## HOW TO COMPLETE THIS TASK:
Every line of the material below needs to be copied exactly; omit the pictures.

BEGIN DATA EXCERPTS

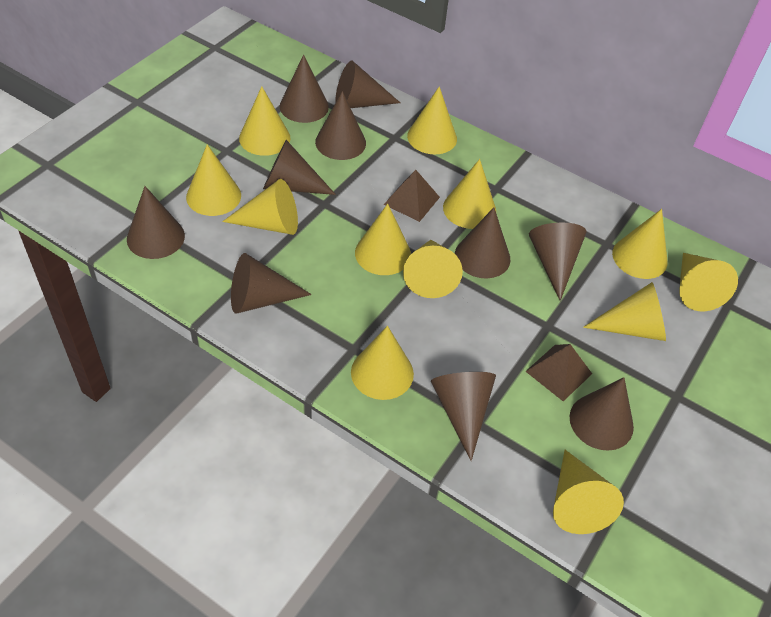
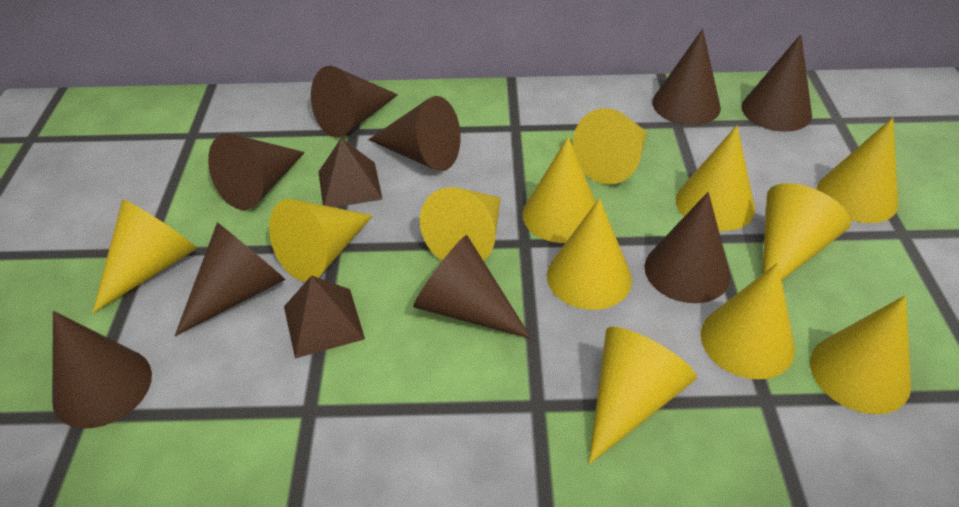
brown cone: 10 -> 9

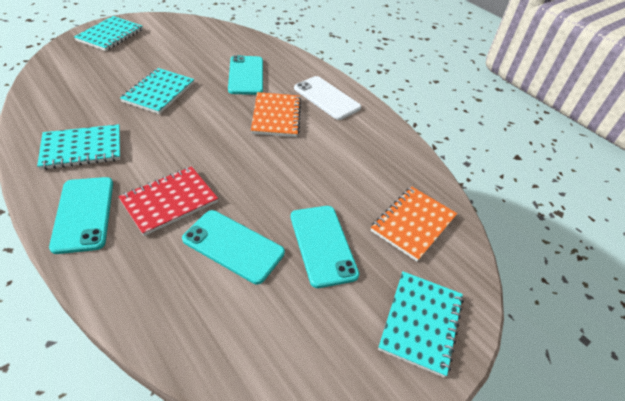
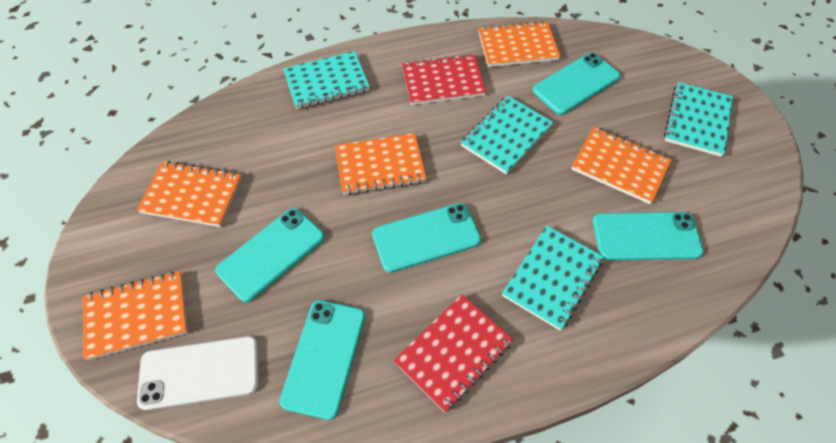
orange notebook: 2 -> 5
red notebook: 1 -> 2
turquoise phone: 4 -> 5

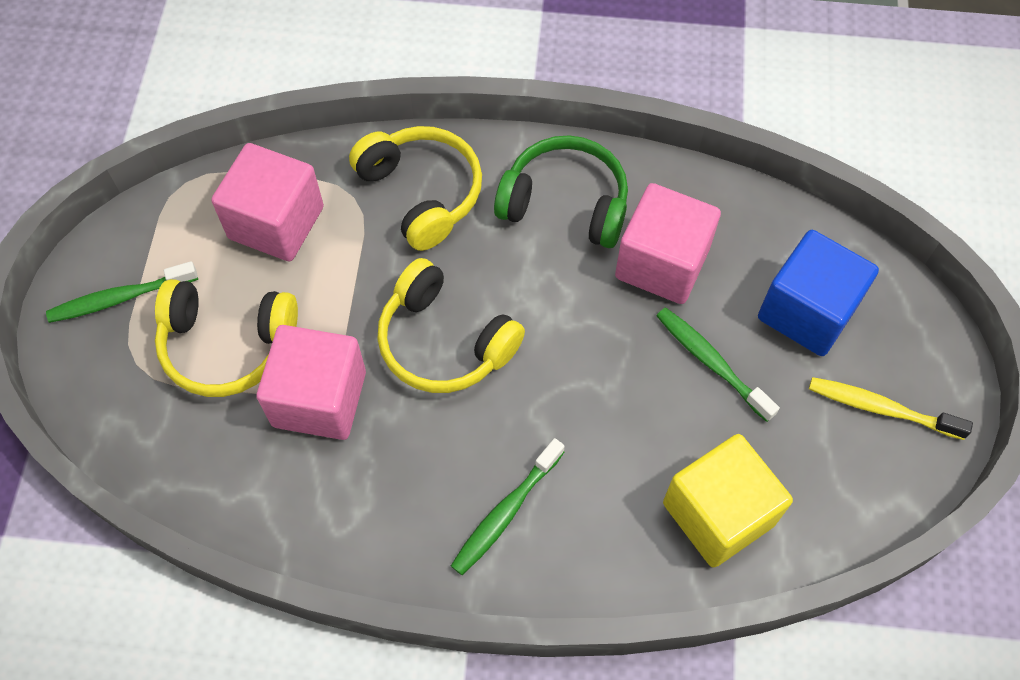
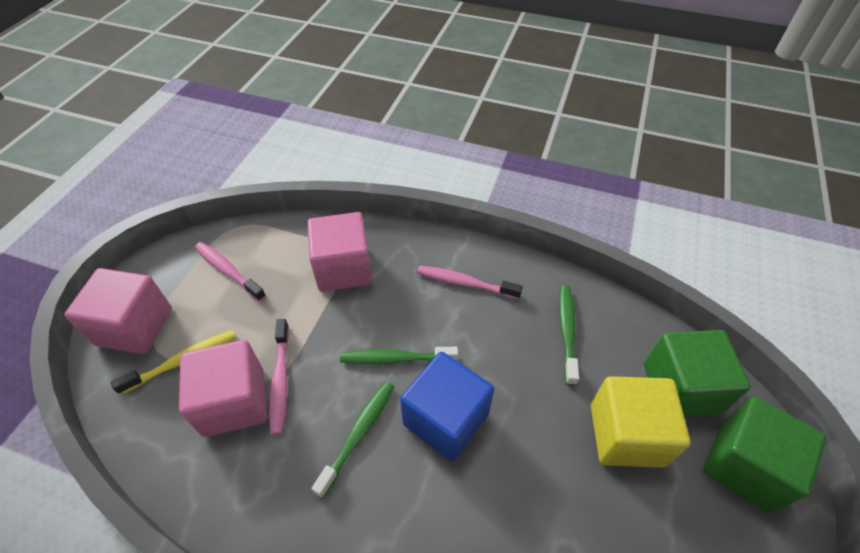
green cube: 0 -> 2
green headphones: 1 -> 0
pink toothbrush: 0 -> 3
yellow headphones: 3 -> 0

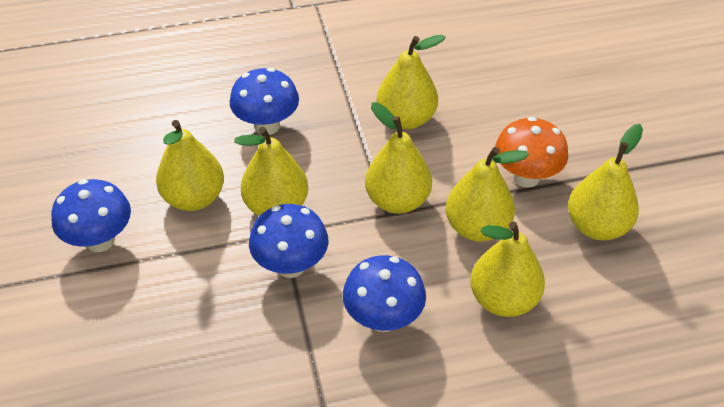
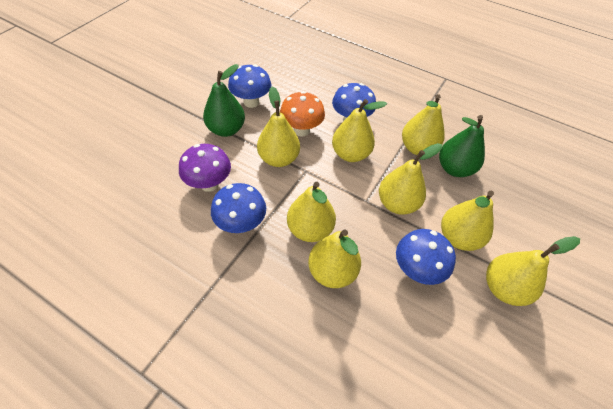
green pear: 0 -> 2
purple mushroom: 0 -> 1
yellow pear: 7 -> 8

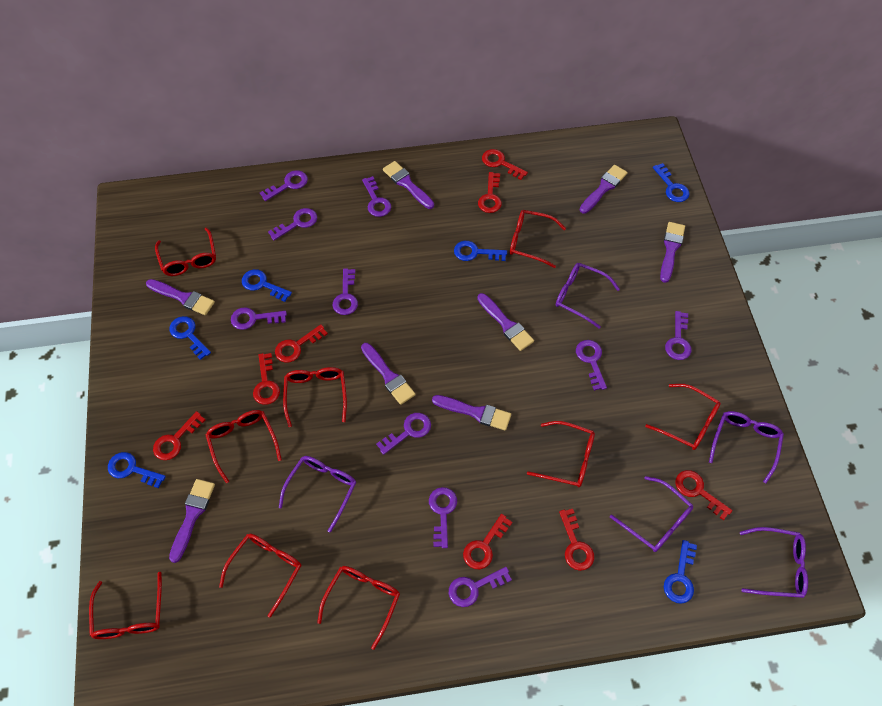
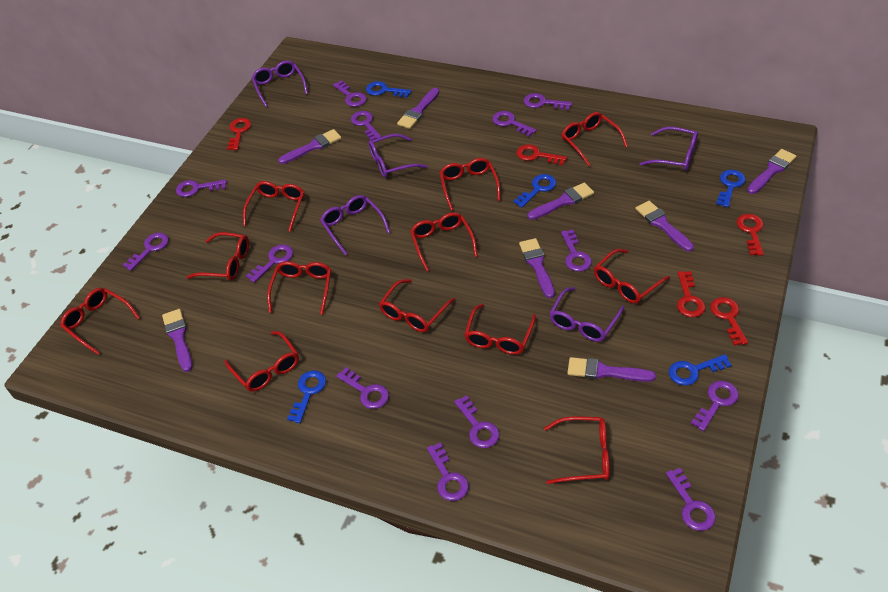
blue key: 6 -> 5
purple key: 10 -> 13
red glasses: 9 -> 12
red key: 8 -> 5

END DATA EXCERPTS

## RESULT FOR THIS EXERCISE:
brown cone: 10 -> 9

orange notebook: 2 -> 5
red notebook: 1 -> 2
turquoise phone: 4 -> 5

green cube: 0 -> 2
green headphones: 1 -> 0
pink toothbrush: 0 -> 3
yellow headphones: 3 -> 0

green pear: 0 -> 2
purple mushroom: 0 -> 1
yellow pear: 7 -> 8

blue key: 6 -> 5
purple key: 10 -> 13
red glasses: 9 -> 12
red key: 8 -> 5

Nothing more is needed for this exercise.